Your objective -> Return the data exactly, with all pictures removed.

Dataset extract ->
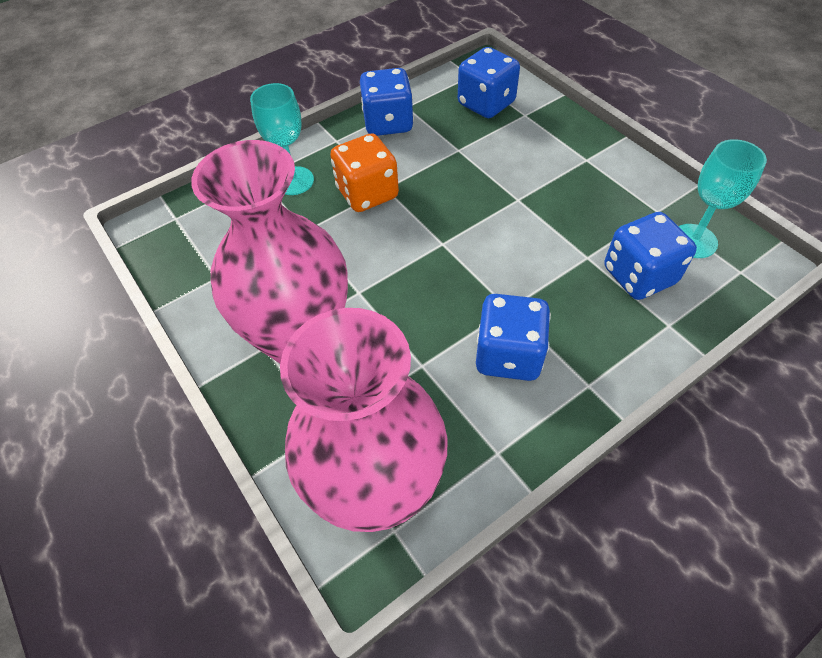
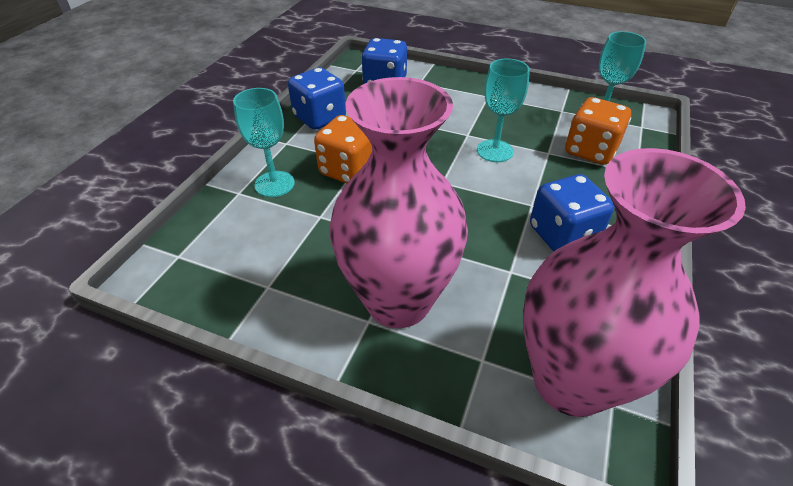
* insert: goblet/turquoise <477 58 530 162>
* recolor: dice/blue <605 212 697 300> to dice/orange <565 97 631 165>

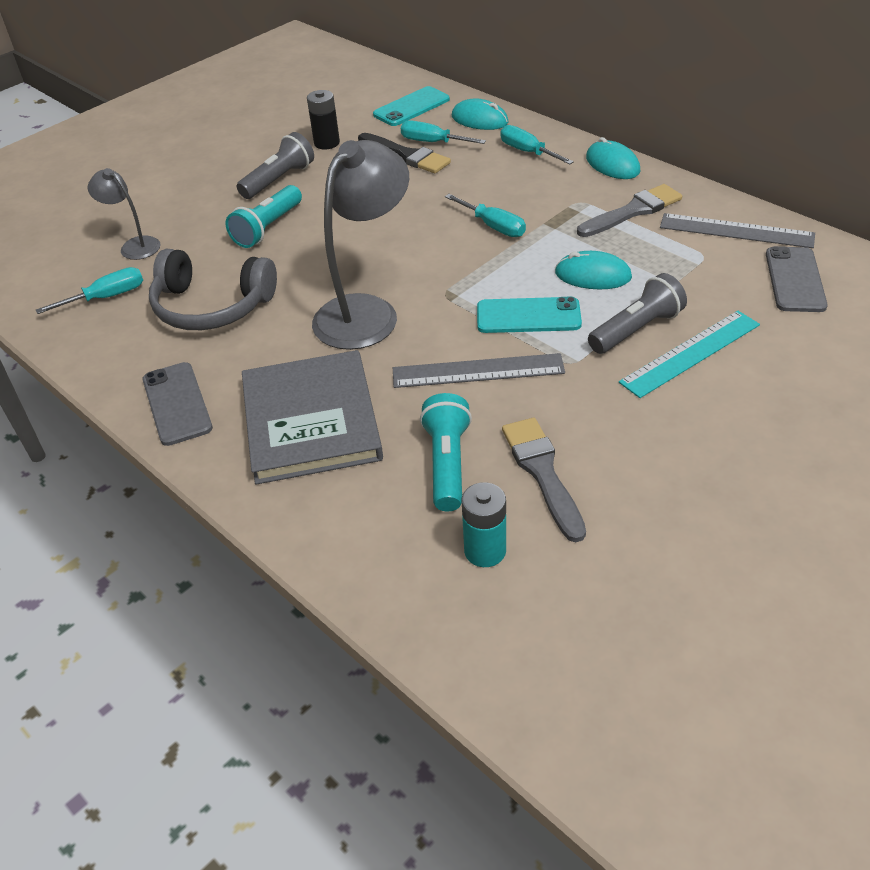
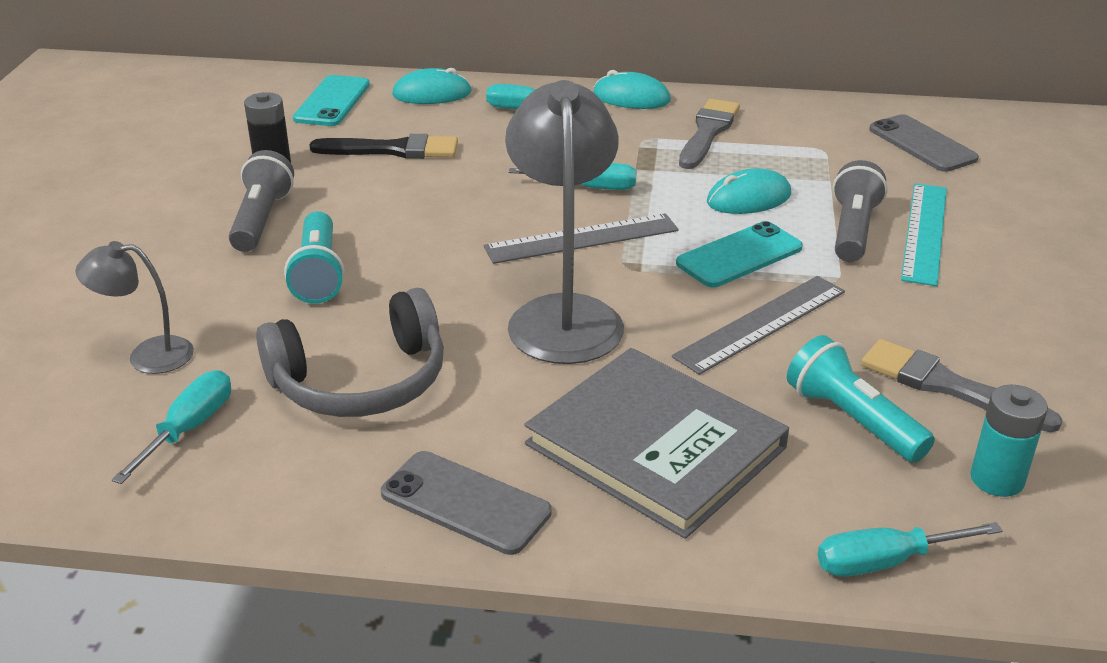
* move: screwdriver/turquoise <401 120 486 144> to <817 522 1003 577>
* move: ruler/grey <660 213 815 248> to <483 213 679 264>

Reply to the exercise ->
* insert: goblet/turquoise <477 58 530 162>
* recolor: dice/blue <605 212 697 300> to dice/orange <565 97 631 165>

* move: screwdriver/turquoise <401 120 486 144> to <817 522 1003 577>
* move: ruler/grey <660 213 815 248> to <483 213 679 264>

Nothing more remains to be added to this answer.